- What to do:
From the line with "(98, 395) = (298, 252): blue domino -> none" to the line with "(452, 203) = (408, 356): orange", retype every line exactly, including those two, and leave out the rest of the data below.

++++

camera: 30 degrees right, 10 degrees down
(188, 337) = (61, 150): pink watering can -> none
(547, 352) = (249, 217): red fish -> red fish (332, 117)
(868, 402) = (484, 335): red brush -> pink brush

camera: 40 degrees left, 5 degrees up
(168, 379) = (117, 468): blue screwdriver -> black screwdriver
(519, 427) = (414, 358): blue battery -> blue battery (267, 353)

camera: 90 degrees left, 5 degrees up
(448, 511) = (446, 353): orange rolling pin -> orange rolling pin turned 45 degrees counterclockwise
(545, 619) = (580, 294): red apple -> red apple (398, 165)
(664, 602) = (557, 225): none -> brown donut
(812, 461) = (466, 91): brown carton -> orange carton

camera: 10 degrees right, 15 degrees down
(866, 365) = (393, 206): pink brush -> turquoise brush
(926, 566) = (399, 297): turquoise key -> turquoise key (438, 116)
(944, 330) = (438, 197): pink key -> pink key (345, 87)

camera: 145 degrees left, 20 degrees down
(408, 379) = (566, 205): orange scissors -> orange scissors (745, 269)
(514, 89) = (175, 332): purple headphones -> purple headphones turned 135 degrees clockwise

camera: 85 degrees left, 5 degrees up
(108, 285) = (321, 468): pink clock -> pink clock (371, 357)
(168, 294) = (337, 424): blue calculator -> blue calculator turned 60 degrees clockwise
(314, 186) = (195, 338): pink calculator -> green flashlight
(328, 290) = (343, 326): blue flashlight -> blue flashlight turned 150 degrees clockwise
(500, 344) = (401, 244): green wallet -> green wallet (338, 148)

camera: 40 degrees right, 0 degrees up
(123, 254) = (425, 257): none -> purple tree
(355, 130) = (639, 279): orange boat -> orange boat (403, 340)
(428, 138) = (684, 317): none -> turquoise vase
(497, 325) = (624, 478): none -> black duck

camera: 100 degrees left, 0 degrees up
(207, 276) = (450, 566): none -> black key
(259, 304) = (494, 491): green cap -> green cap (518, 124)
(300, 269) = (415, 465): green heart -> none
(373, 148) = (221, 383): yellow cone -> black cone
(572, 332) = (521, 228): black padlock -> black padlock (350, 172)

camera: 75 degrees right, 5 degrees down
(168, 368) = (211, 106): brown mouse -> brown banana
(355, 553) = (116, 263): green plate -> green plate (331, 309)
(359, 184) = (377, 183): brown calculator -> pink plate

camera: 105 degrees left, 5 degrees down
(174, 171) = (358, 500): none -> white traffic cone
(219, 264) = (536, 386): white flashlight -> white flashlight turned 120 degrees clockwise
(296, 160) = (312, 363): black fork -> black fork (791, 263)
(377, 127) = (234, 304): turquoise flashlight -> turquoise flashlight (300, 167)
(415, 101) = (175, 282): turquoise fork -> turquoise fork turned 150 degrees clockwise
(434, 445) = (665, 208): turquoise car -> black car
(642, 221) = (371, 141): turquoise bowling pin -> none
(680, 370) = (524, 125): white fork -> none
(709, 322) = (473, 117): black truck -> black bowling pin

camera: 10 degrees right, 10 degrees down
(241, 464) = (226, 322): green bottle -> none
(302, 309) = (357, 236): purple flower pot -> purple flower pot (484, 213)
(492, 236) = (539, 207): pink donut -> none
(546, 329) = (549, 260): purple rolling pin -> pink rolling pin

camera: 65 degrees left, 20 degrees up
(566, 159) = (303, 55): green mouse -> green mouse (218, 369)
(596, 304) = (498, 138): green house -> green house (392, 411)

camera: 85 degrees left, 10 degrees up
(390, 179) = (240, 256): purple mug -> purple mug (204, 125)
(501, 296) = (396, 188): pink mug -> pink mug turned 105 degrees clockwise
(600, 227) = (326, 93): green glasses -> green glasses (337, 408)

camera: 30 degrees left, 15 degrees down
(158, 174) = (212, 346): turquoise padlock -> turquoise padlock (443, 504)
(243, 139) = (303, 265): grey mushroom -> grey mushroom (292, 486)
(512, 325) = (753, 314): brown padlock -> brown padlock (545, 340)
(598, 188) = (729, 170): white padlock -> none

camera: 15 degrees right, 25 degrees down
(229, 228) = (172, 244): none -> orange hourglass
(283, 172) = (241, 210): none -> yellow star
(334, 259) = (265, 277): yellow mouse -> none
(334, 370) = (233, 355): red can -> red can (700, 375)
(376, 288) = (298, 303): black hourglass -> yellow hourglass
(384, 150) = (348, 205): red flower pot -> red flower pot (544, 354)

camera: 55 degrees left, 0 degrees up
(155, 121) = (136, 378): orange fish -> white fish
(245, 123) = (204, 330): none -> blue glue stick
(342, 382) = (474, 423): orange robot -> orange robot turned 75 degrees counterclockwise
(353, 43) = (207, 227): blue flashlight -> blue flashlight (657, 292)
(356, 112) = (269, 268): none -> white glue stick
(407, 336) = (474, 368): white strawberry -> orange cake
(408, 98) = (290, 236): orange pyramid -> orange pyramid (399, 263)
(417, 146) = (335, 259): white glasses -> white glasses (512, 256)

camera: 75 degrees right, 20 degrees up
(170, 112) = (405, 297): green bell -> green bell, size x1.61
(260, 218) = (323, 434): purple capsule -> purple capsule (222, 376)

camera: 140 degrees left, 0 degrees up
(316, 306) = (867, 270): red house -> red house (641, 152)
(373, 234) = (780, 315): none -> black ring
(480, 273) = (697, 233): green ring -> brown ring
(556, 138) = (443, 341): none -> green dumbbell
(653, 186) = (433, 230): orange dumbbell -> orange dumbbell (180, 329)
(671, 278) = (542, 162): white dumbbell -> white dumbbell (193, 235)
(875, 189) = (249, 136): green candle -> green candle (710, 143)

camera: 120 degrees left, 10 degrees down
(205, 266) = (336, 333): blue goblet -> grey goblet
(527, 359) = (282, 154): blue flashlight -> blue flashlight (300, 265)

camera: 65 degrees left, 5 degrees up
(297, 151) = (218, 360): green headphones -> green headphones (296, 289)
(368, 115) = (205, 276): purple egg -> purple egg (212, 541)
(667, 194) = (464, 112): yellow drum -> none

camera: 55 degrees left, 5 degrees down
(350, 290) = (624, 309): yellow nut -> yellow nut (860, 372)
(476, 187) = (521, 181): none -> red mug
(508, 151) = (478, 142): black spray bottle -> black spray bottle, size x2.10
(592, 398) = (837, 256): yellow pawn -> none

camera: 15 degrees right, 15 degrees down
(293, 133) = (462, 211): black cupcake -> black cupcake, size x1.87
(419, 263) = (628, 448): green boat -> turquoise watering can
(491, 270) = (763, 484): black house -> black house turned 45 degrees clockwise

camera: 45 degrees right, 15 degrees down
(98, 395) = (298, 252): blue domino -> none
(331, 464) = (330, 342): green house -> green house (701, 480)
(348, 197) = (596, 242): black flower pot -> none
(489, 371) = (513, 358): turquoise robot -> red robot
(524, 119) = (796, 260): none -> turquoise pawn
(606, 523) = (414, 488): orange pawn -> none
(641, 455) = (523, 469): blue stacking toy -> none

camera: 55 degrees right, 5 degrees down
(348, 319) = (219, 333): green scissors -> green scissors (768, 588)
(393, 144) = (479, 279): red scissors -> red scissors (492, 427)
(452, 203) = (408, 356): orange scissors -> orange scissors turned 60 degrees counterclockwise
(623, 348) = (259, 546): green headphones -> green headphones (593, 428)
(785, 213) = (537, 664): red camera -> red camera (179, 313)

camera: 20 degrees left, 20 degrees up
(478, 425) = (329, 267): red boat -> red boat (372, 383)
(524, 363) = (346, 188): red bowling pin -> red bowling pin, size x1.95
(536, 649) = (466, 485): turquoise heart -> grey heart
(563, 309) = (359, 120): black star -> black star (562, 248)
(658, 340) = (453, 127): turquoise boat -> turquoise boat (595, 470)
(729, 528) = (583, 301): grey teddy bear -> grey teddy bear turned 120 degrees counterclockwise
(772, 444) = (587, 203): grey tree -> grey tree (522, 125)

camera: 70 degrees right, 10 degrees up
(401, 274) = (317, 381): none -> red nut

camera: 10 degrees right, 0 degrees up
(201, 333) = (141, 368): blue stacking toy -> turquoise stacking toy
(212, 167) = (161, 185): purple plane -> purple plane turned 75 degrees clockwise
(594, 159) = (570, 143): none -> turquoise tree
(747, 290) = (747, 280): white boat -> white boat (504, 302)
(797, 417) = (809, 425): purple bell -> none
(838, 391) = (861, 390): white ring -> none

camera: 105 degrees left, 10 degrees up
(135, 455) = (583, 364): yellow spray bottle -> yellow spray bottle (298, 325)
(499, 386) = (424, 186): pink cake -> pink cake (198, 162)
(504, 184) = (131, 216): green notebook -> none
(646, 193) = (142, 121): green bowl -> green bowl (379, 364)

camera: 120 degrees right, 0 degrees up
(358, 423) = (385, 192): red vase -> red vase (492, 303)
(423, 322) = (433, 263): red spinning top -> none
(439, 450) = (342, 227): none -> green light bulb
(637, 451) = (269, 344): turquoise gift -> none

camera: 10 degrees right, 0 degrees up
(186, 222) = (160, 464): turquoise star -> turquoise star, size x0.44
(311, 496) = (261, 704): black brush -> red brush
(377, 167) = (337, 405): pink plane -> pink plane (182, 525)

++++

- Task result:
(98, 395) = (298, 252): blue domino -> none
(331, 464) = (330, 342): green house -> green house (701, 480)
(348, 197) = (596, 242): black flower pot -> none
(489, 371) = (513, 358): turquoise robot -> red robot
(524, 119) = (796, 260): none -> turquoise pawn
(606, 523) = (414, 488): orange pawn -> none
(641, 455) = (523, 469): blue stacking toy -> none

camera: 55 degrees right, 5 degrees down
(348, 319) = (219, 333): green scissors -> green scissors (768, 588)
(393, 144) = (479, 279): red scissors -> red scissors (492, 427)
(452, 203) = (408, 356): orange scissors -> orange scissors turned 60 degrees counterclockwise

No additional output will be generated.